* _WHAT YOU NEED TO DO_: Output, word for word, the line that contains "J1 pin 1: GND -> N8" and all lines after it in the records below, omitting pictures.

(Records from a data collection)

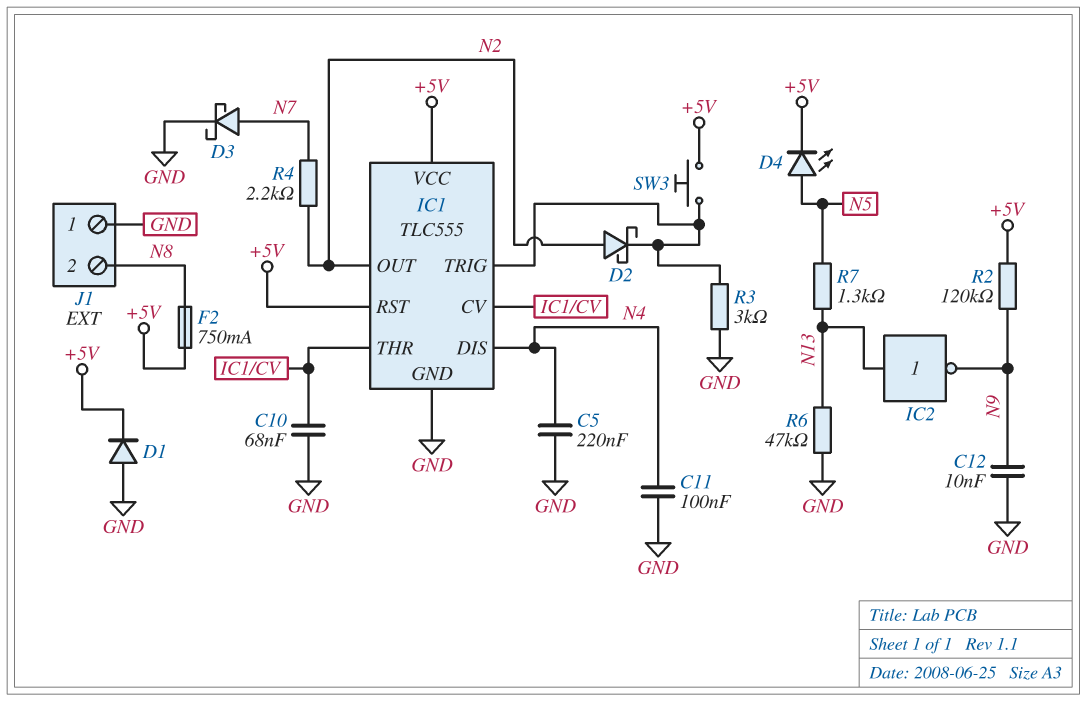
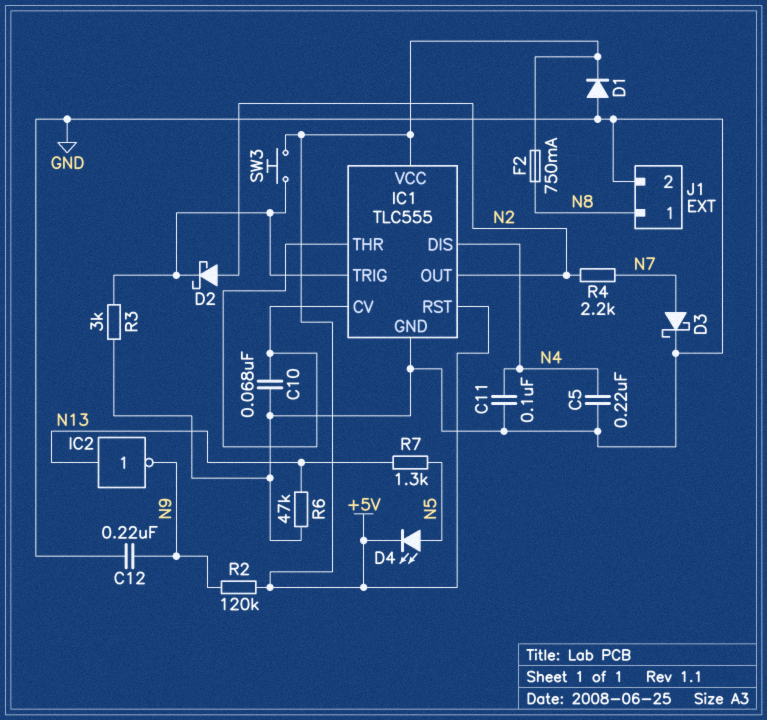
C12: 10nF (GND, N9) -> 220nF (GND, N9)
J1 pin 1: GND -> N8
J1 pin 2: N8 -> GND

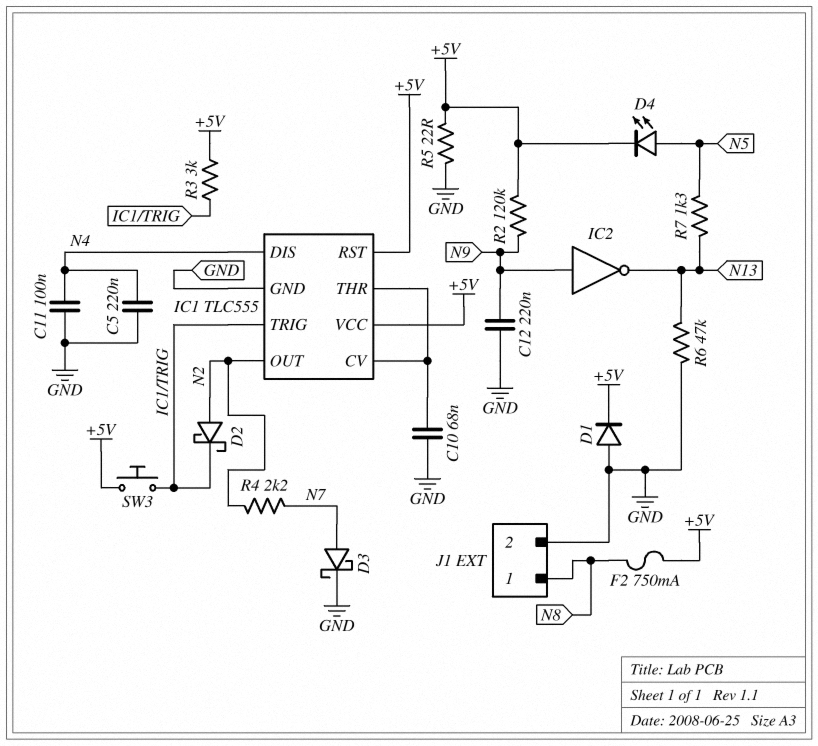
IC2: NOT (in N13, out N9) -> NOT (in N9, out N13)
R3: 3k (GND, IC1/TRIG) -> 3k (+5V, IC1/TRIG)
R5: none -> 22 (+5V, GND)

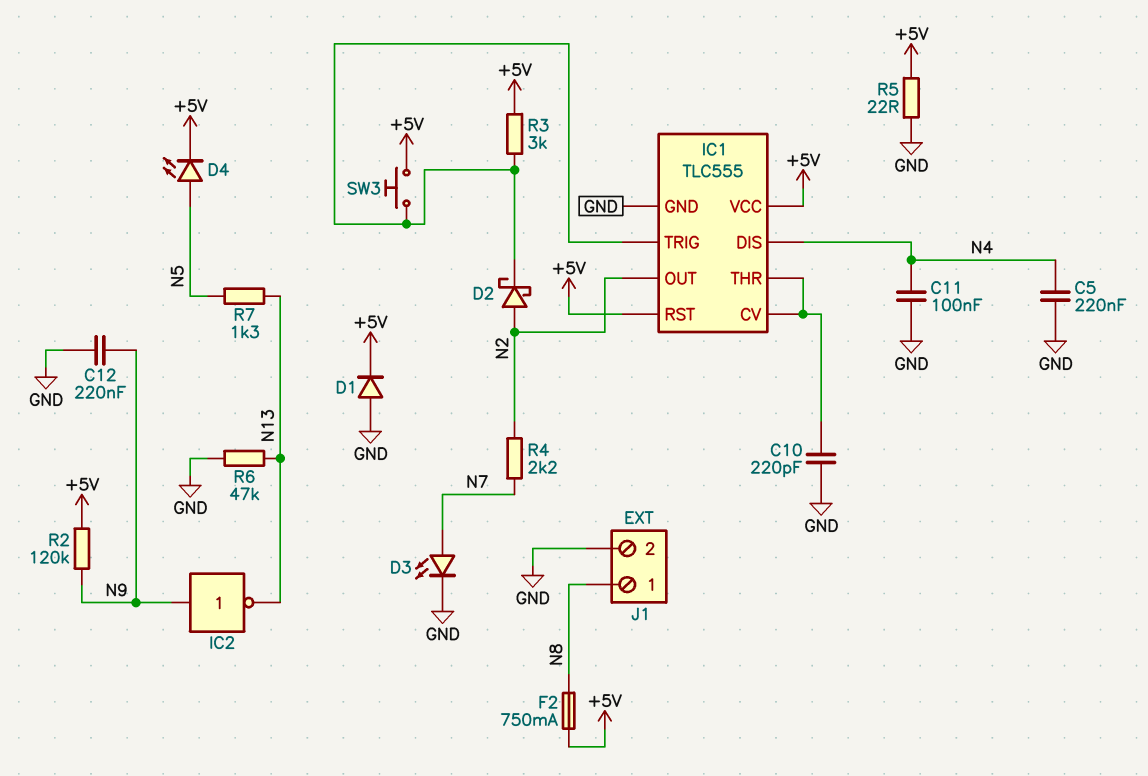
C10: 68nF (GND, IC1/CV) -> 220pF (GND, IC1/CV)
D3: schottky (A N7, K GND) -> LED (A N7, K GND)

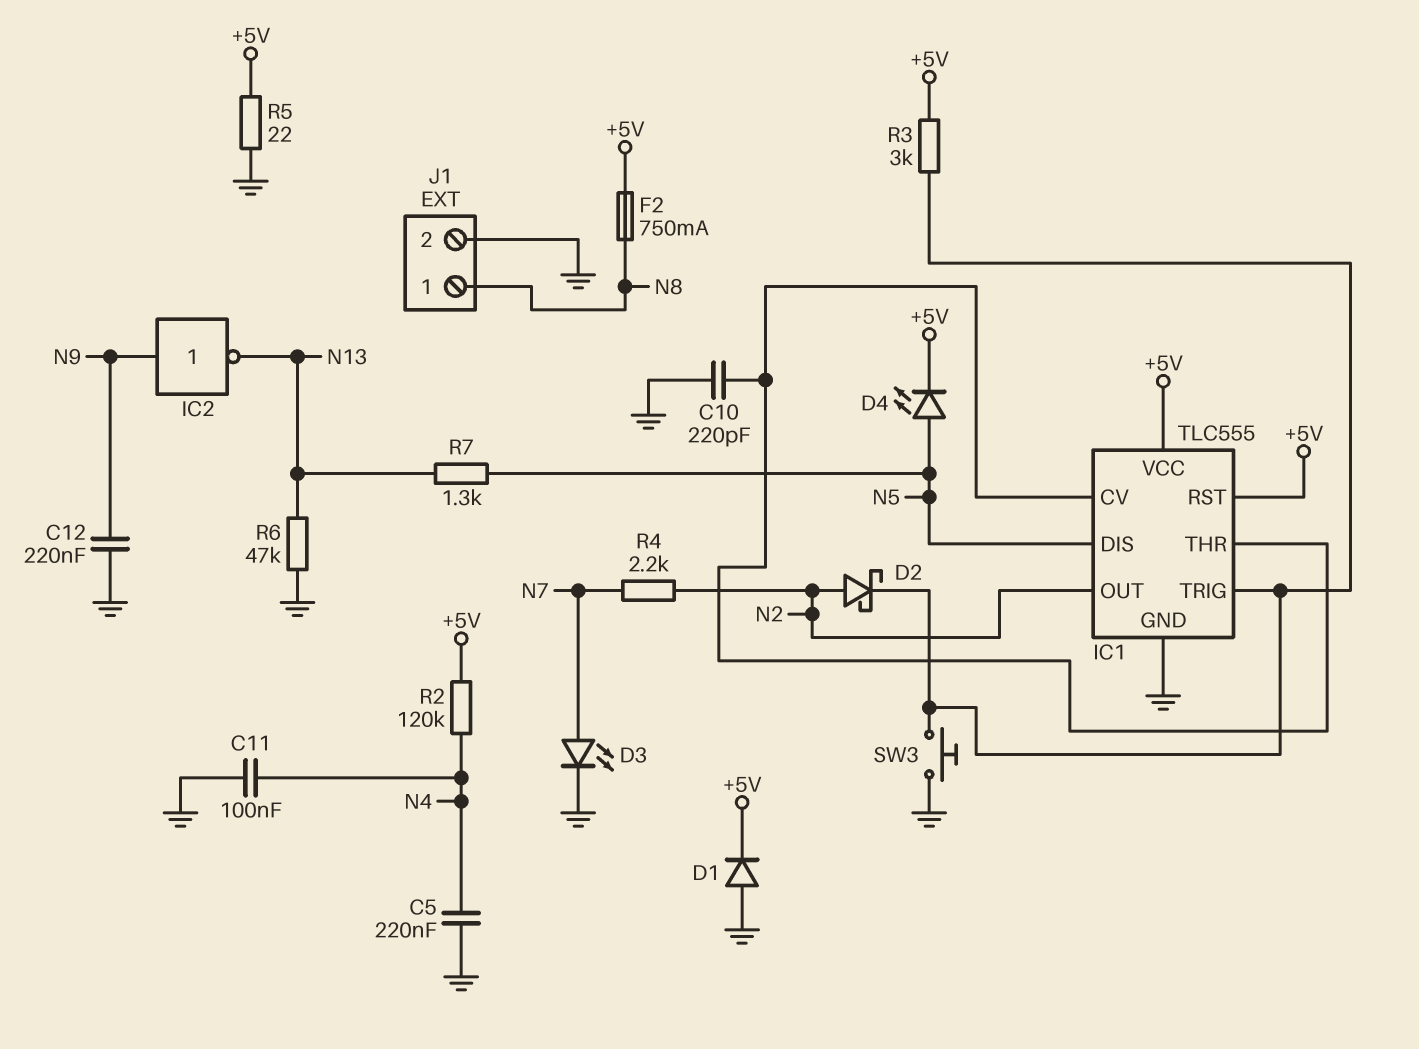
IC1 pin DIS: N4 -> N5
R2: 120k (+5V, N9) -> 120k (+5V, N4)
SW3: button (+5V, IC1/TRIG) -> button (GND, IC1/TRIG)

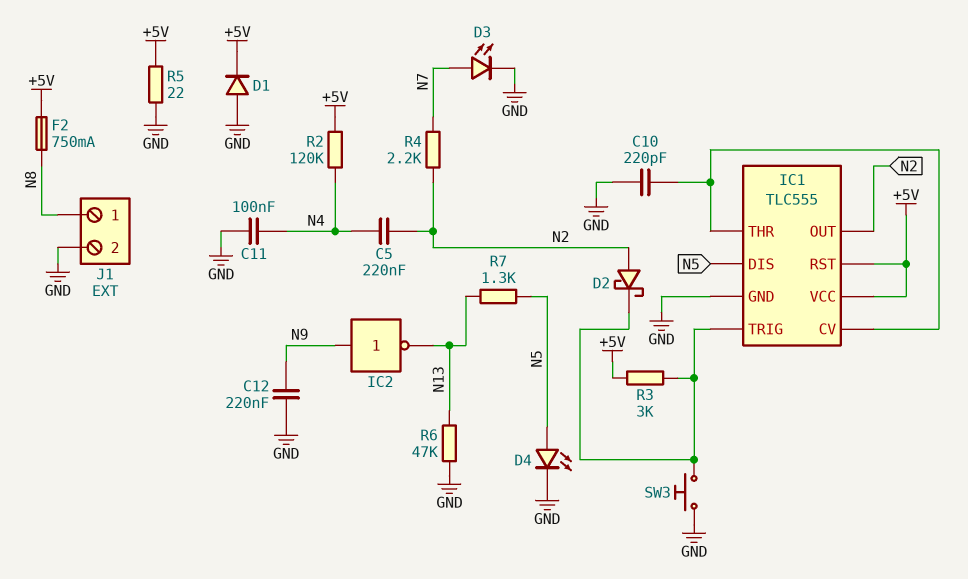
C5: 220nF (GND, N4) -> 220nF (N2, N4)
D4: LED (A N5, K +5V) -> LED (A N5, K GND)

* _WRITTEN REPLY_:
J1 pin 1: GND -> N8
J1 pin 2: N8 -> GND

IC2: NOT (in N13, out N9) -> NOT (in N9, out N13)
R3: 3k (GND, IC1/TRIG) -> 3k (+5V, IC1/TRIG)
R5: none -> 22 (+5V, GND)

C10: 68nF (GND, IC1/CV) -> 220pF (GND, IC1/CV)
D3: schottky (A N7, K GND) -> LED (A N7, K GND)

IC1 pin DIS: N4 -> N5
R2: 120k (+5V, N9) -> 120k (+5V, N4)
SW3: button (+5V, IC1/TRIG) -> button (GND, IC1/TRIG)

C5: 220nF (GND, N4) -> 220nF (N2, N4)
D4: LED (A N5, K +5V) -> LED (A N5, K GND)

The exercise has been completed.